* Information given *
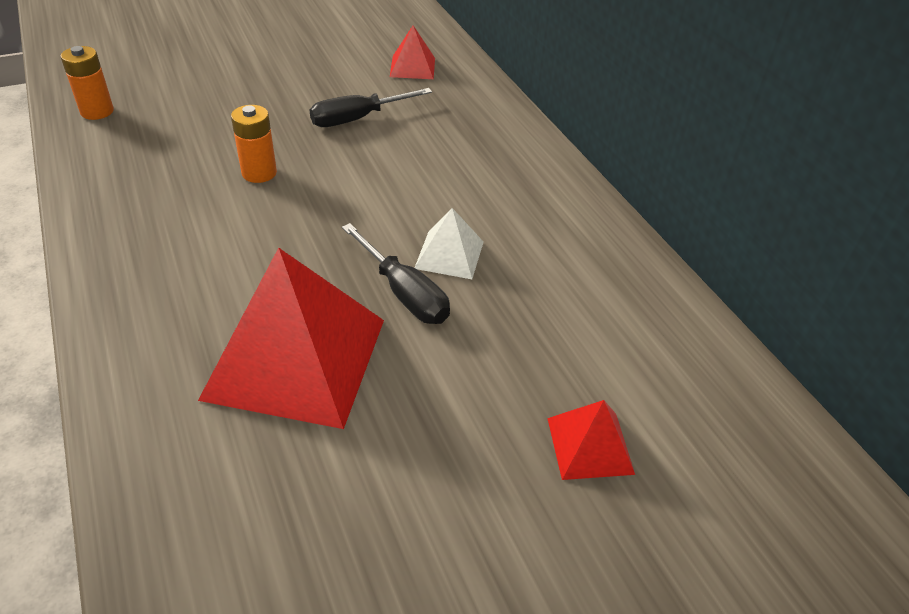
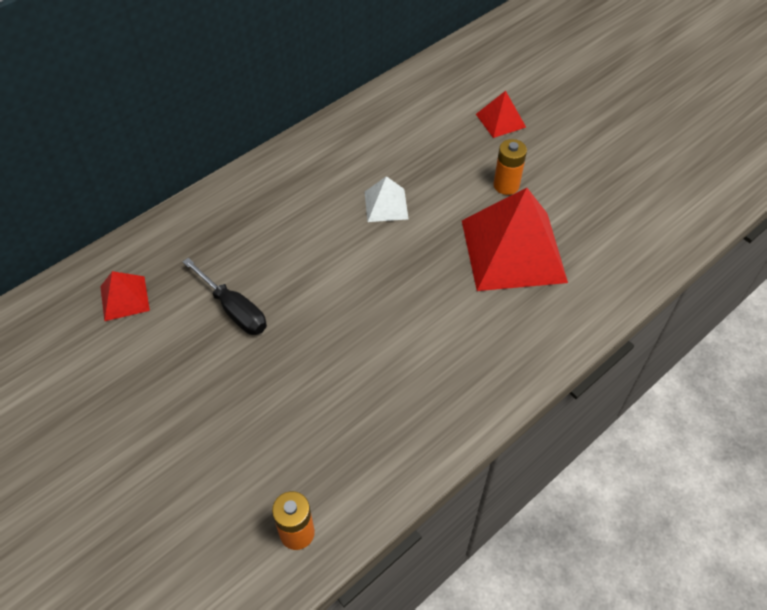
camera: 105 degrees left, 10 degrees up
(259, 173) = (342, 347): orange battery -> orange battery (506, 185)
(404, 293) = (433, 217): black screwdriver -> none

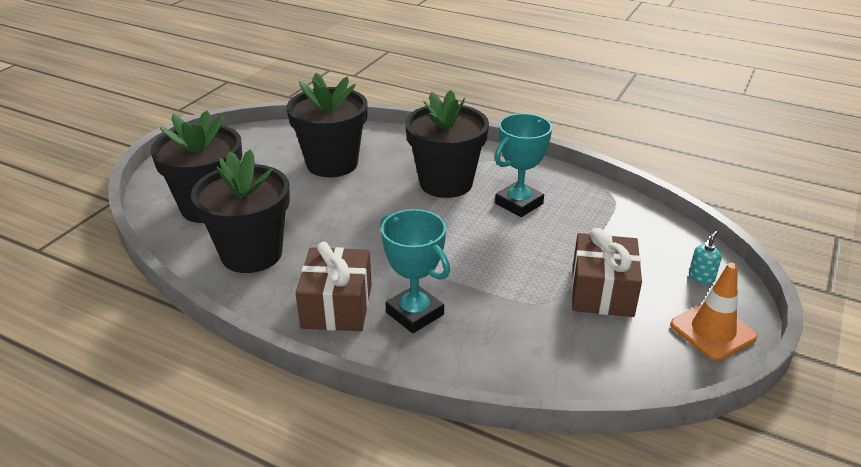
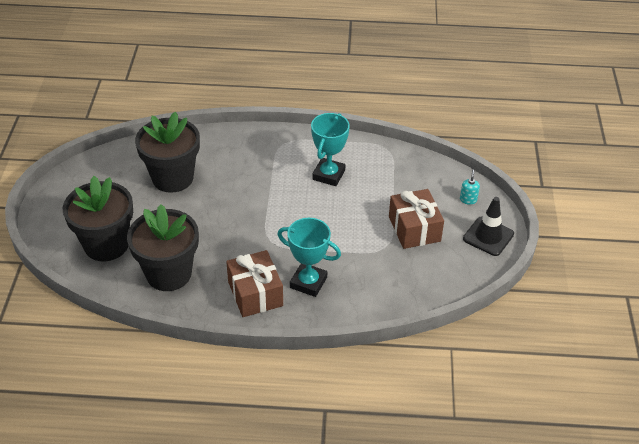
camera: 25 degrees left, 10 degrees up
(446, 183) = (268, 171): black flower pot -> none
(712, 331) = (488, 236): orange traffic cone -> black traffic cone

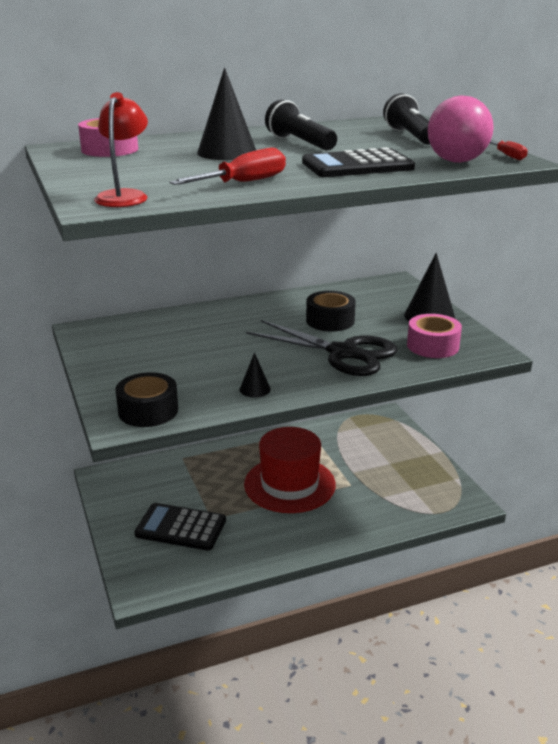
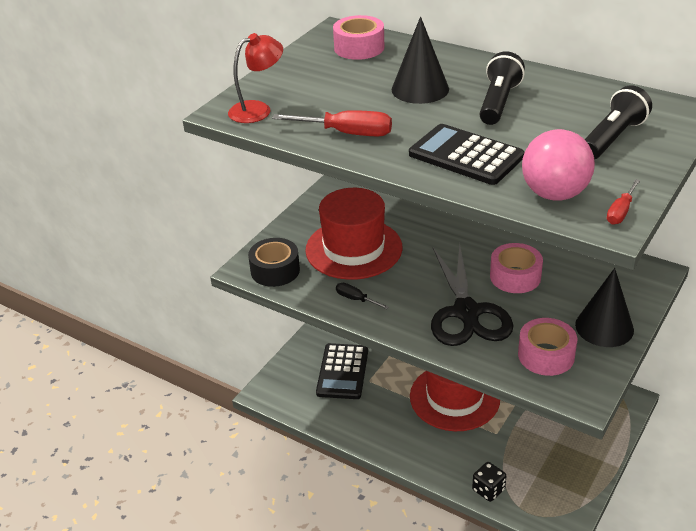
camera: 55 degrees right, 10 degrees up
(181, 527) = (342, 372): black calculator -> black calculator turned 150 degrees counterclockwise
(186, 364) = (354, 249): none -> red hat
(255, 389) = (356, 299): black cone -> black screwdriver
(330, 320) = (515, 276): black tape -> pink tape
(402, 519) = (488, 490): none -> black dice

* What you need to do *
Line by line, write out the entries exactly, and leave the pictures out.

* Solved problem *
camera: 105 degrees left, 10 degrees up
(259, 173) = (342, 347): orange battery -> orange battery (506, 185)
(404, 293) = (433, 217): black screwdriver -> none

camera: 25 degrees left, 10 degrees up
(446, 183) = (268, 171): black flower pot -> none
(712, 331) = (488, 236): orange traffic cone -> black traffic cone

camera: 55 degrees right, 10 degrees up
(181, 527) = (342, 372): black calculator -> black calculator turned 150 degrees counterclockwise
(186, 364) = (354, 249): none -> red hat
(255, 389) = (356, 299): black cone -> black screwdriver
(330, 320) = (515, 276): black tape -> pink tape
(402, 519) = (488, 490): none -> black dice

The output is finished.